Wherever the string "none" turns up in the data, copy the whole line.

>>>

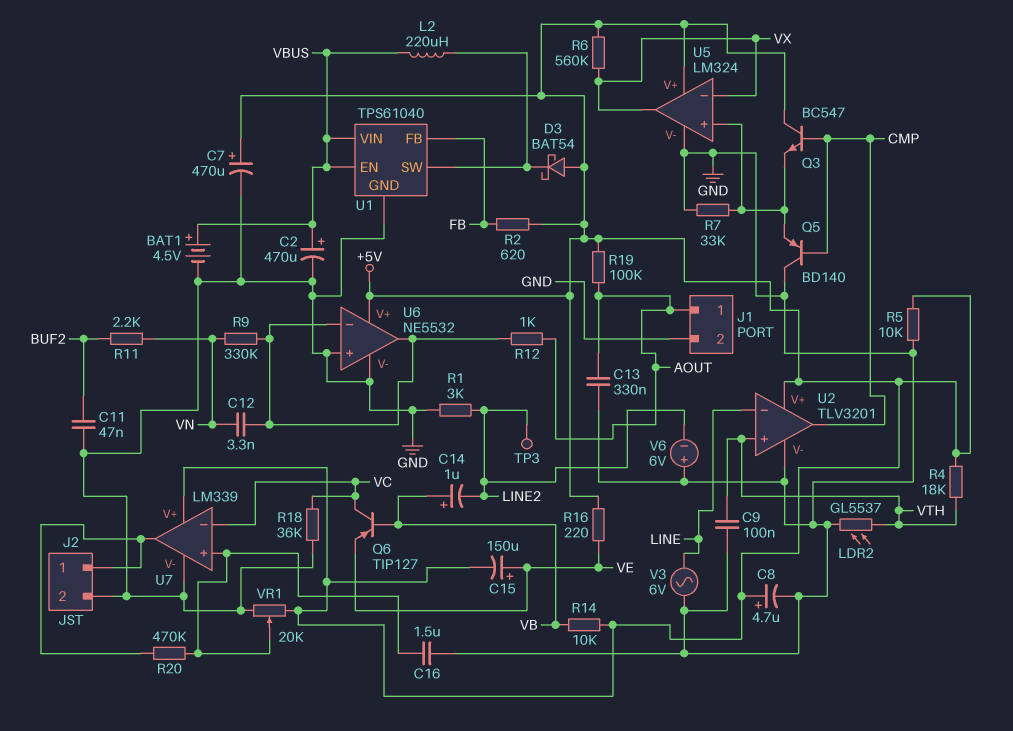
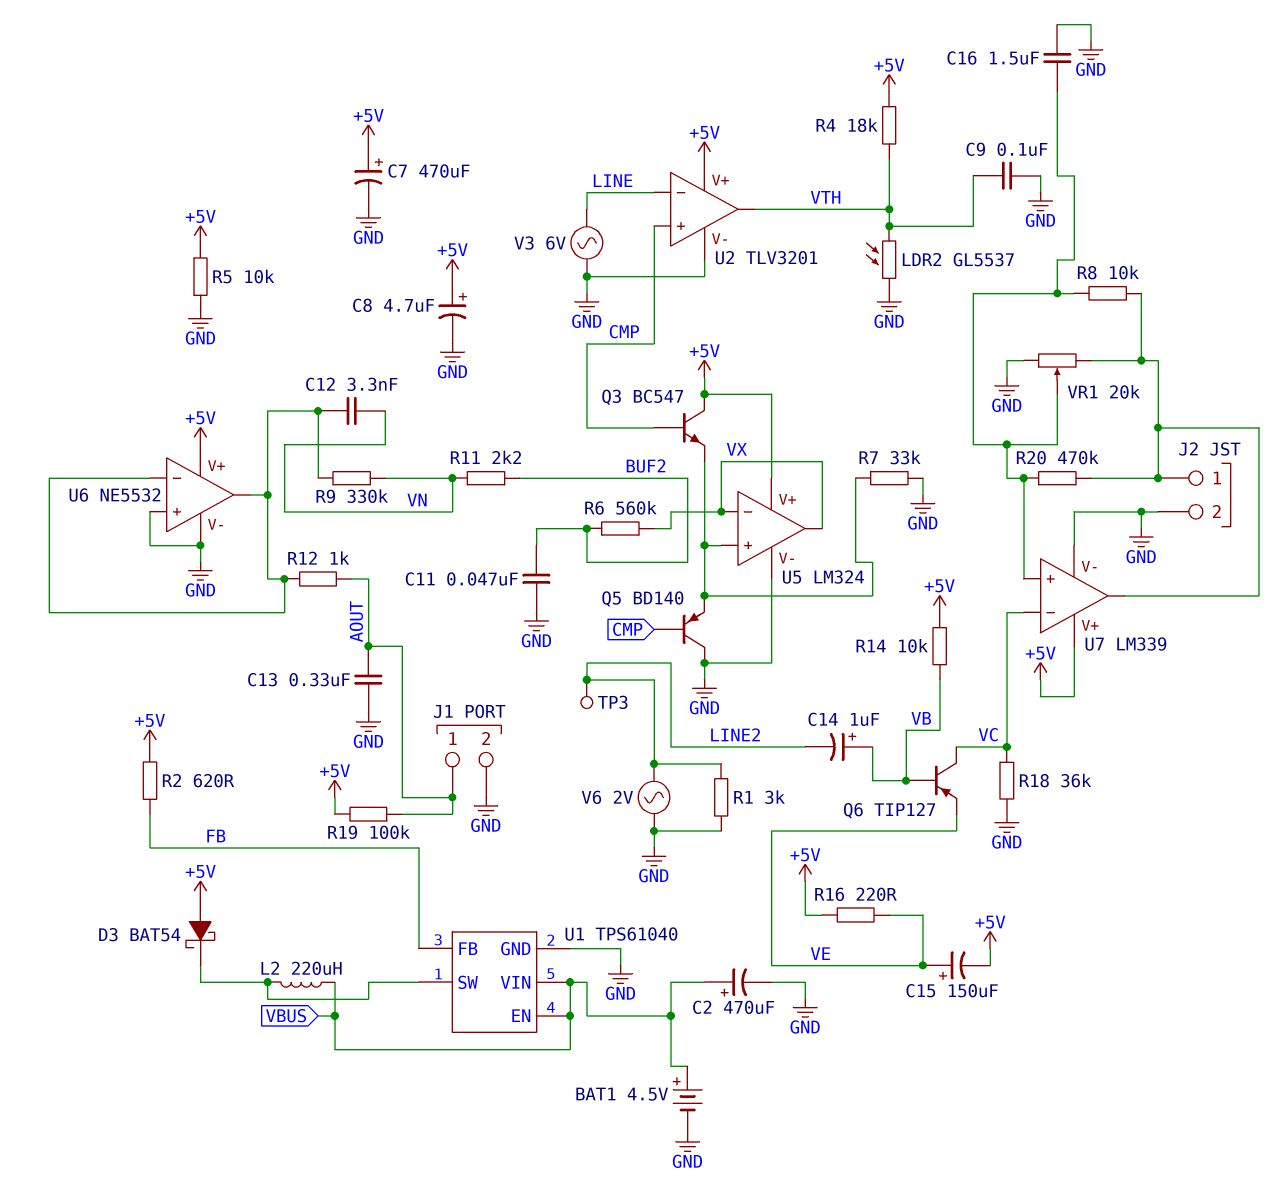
R6: 560k (+5V, VX) -> 560k (BUF2, VX)
R8: none -> 10k (J2/1, U7/in+)
U2 pin in+: VTH -> CMP
U2 pin out: CMP -> VTH
V6: 6V (plus GND, minus LINE2) -> AC 2V (GND, LINE2)
VR1: 20k (+5V, GND, wiper U7/in+) -> 20k (GND, J2/1, wiper U7/in+)

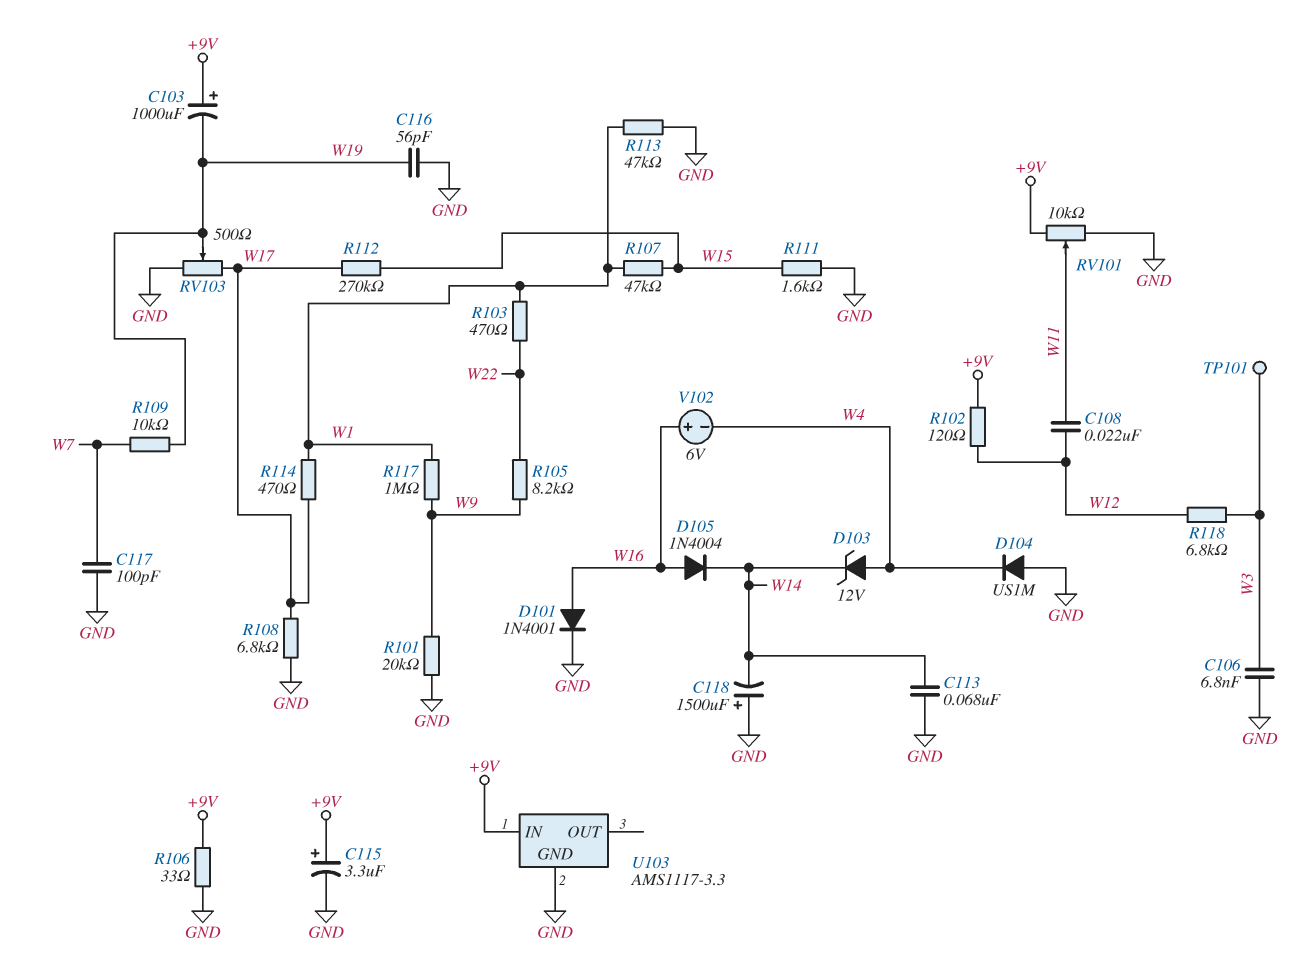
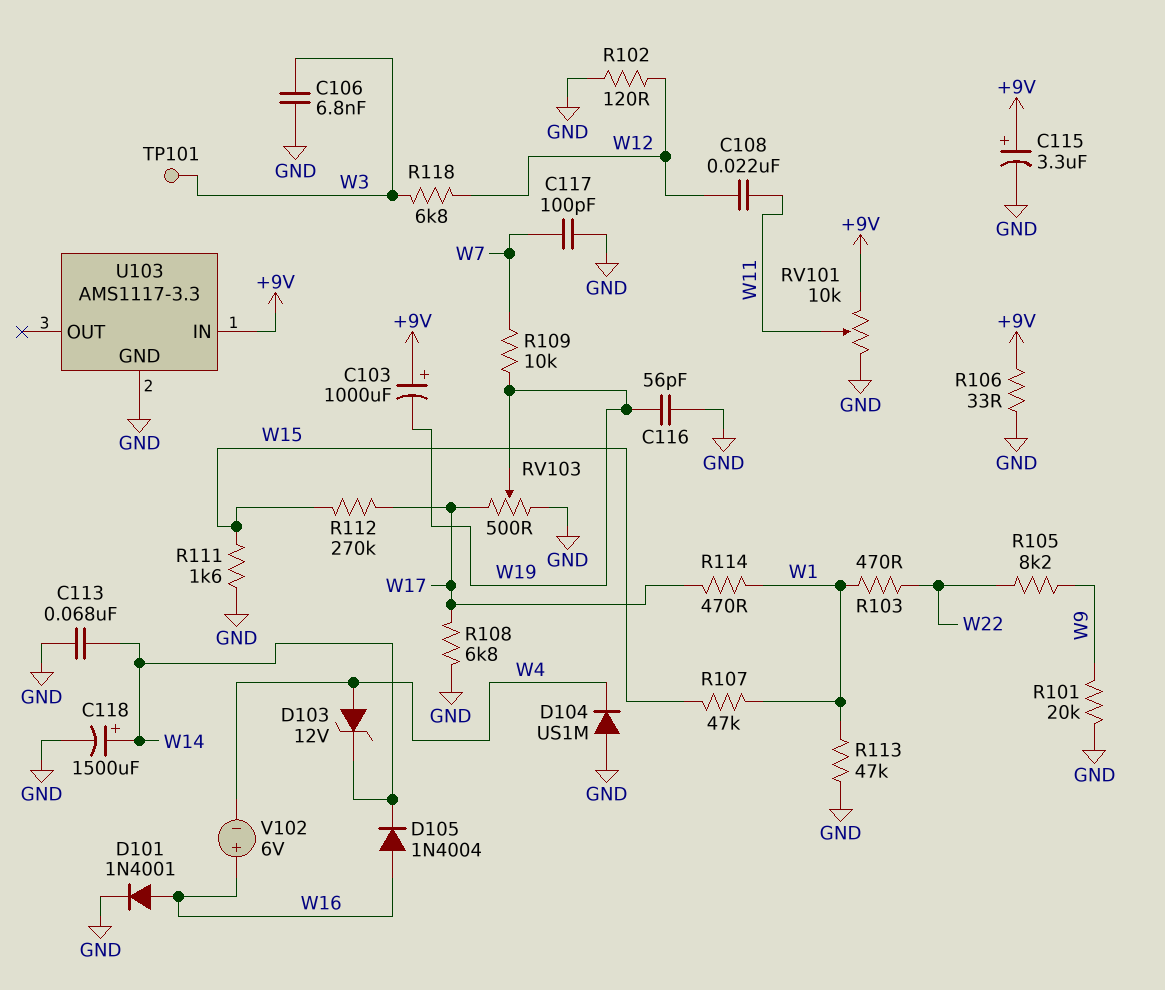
C118: 1500uF (plus GND, minus W14) -> 1500uF (plus W14, minus GND)
R102: 120 (+9V, W12) -> 120 (GND, W12)
R117: 1M (W1, W9) -> none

<<<

• [RESPONSE AREA]
R8: none -> 10k (J2/1, U7/in+)
R117: 1M (W1, W9) -> none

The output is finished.